▶ **Exercise objective**: Using the material that follows, identify and copy each line with the string "right".
[Extracted data]
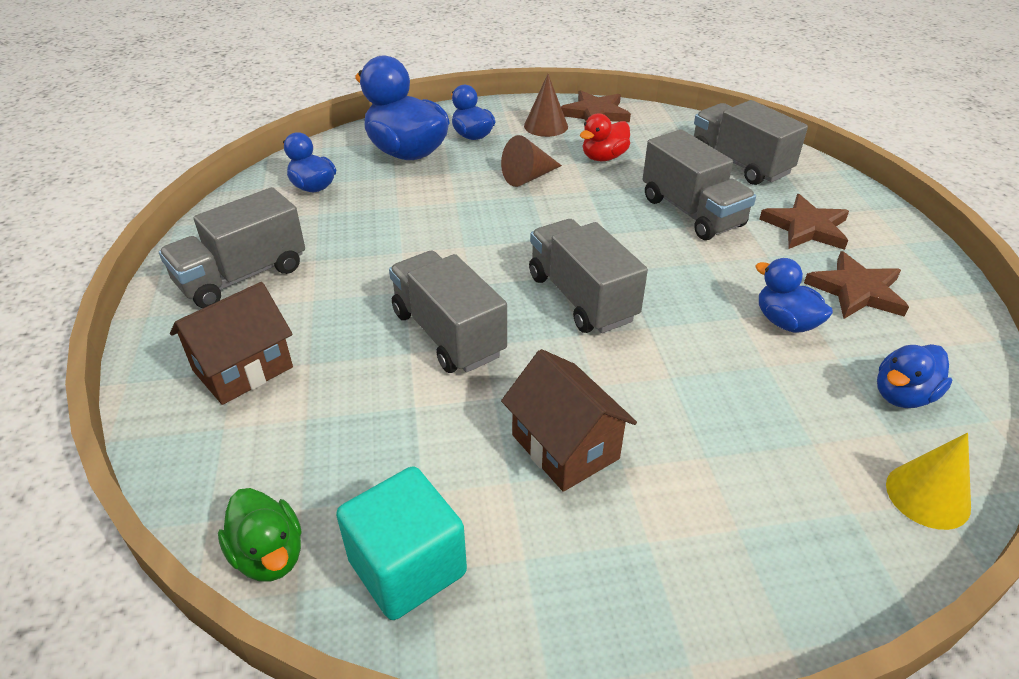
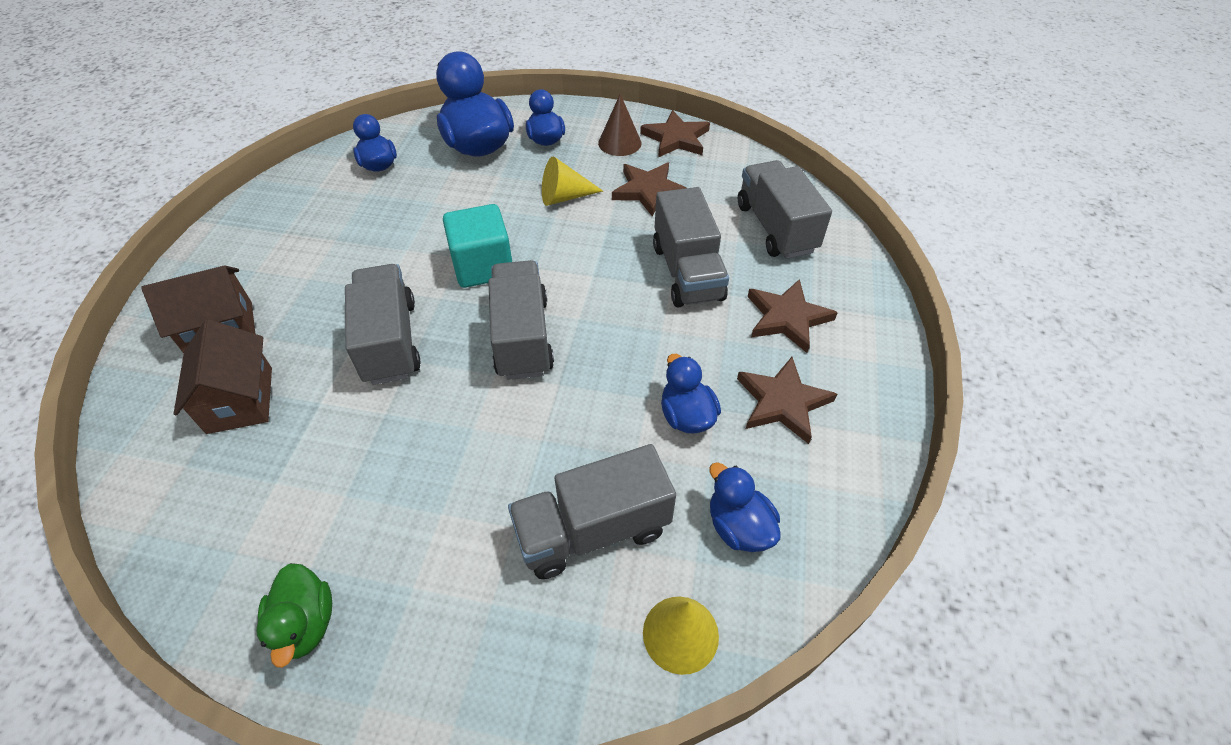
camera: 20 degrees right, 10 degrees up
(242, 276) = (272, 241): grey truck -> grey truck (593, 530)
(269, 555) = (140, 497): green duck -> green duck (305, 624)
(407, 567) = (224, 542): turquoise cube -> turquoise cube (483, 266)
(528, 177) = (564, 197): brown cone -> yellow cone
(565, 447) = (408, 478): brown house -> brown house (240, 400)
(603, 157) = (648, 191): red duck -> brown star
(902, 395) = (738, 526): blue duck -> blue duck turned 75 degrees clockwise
[/Extracted data]
[Extracted data]
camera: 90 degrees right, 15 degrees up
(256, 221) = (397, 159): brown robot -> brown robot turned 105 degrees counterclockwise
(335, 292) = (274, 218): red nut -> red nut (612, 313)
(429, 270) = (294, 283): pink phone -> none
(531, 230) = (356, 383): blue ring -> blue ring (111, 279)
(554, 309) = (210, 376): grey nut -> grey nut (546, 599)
[/Extracted data]
[Extracted data]
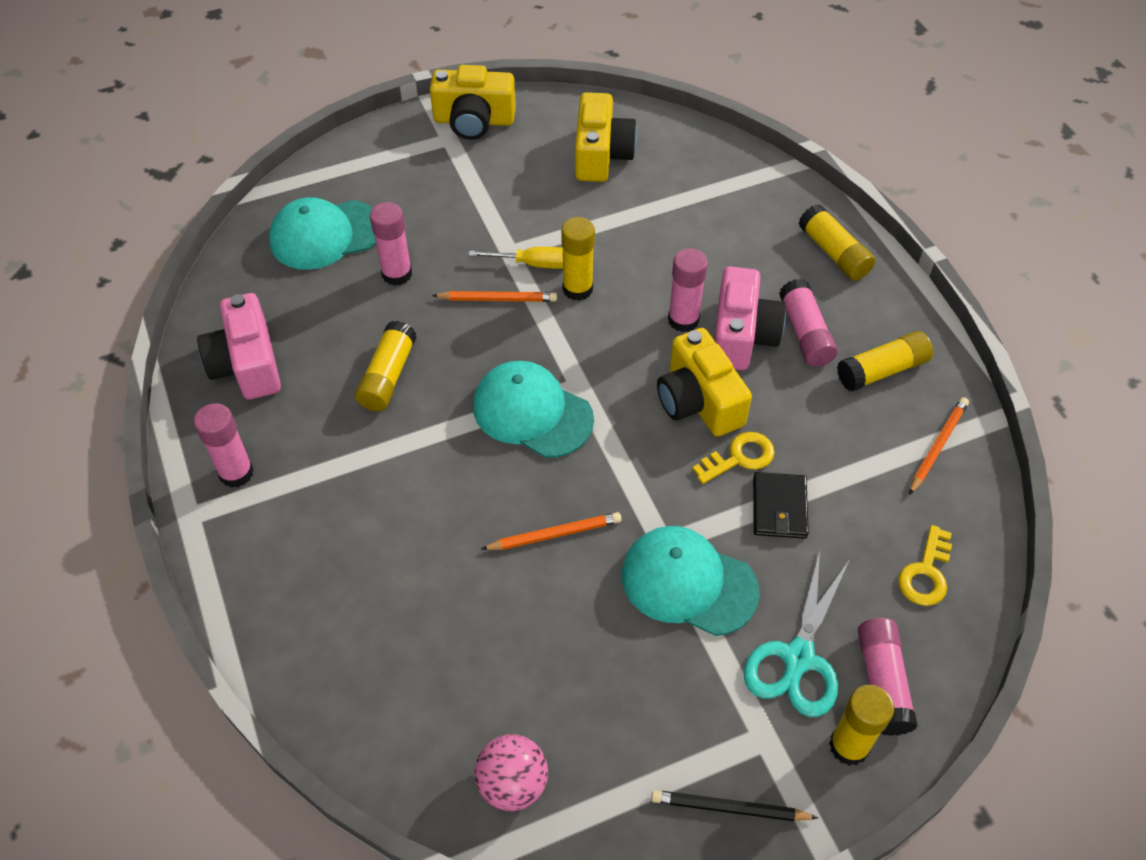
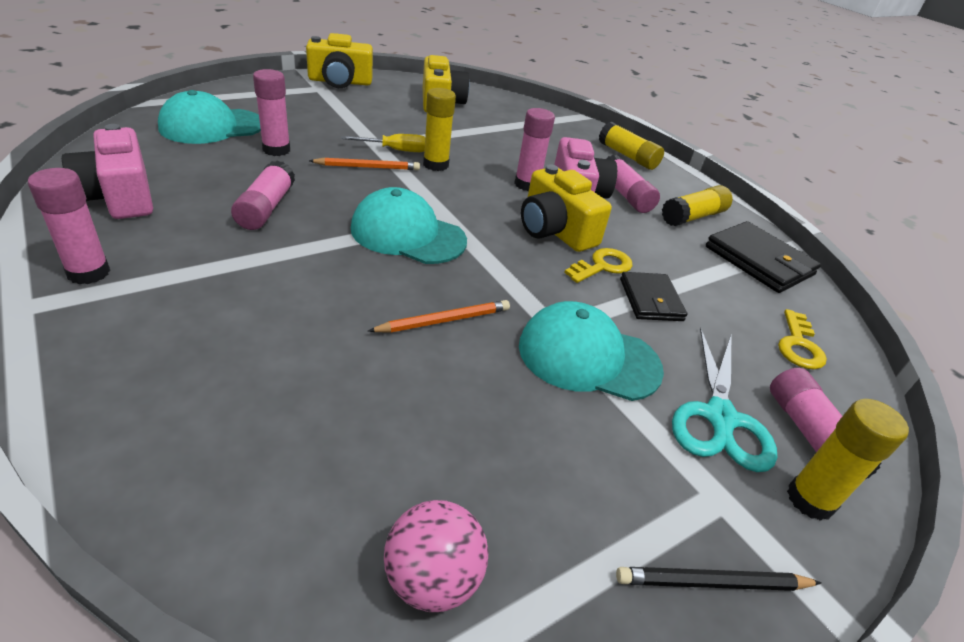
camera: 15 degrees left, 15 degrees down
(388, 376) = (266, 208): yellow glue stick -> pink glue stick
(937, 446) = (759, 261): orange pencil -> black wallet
[/Extracted data]
▶ **Exercise output**:
camera: 20 degrees right, 10 degrees up
camera: 90 degrees right, 15 degrees up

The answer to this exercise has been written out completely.